**Extracted material**
★ ★ ★ ★ ★ ★ ★

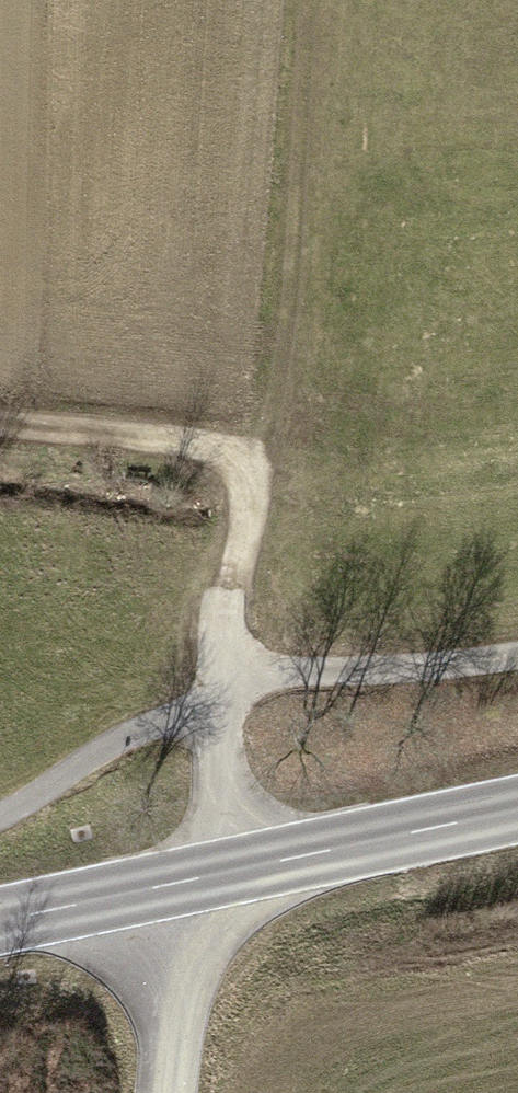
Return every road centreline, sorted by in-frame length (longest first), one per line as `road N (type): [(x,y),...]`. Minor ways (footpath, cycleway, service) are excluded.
road 1 (track): [(215,872),(217,712),(246,590),(255,467),(0,432)]
road 2 (secondary): [(517,809),(0,921)]
road 3 (track): [(255,467),(300,0)]
road 4 (track): [(215,872),(186,1092)]

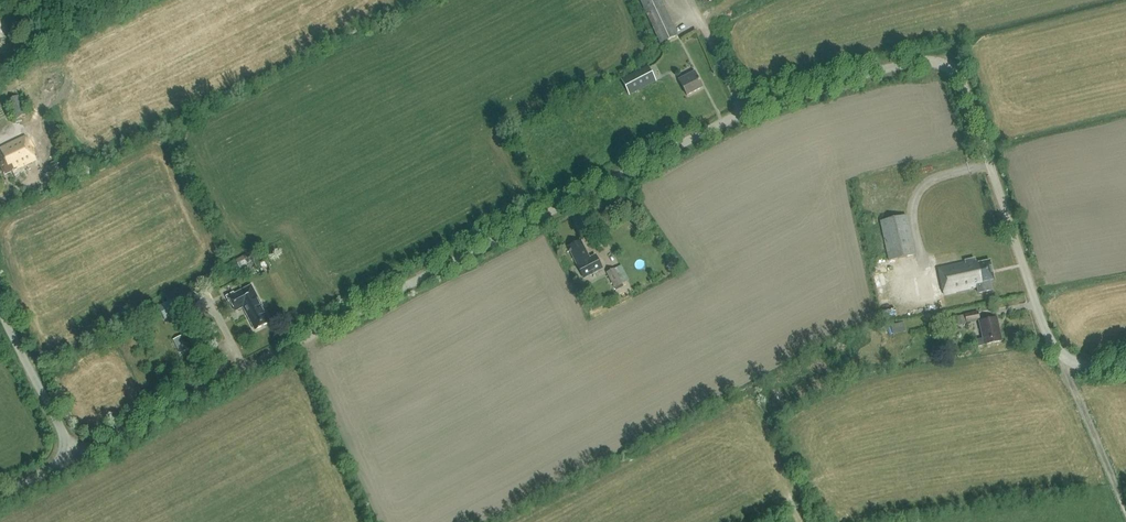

★ ★ ★ ★ ★ ★ ★

**Problem to solve**
Print all the records exactly, minus any images.

**The answer**
Return every road centreline, sorted by in-frame length (longest first), one per line as `road N (type): [(x,y),...]`. Minor ways (footpath, cycleway, service) are excluded.
road 1 (track): [(215,872),(217,712),(246,590),(255,467),(0,432)]
road 2 (secondary): [(517,809),(0,921)]
road 3 (track): [(255,467),(300,0)]
road 4 (track): [(215,872),(186,1092)]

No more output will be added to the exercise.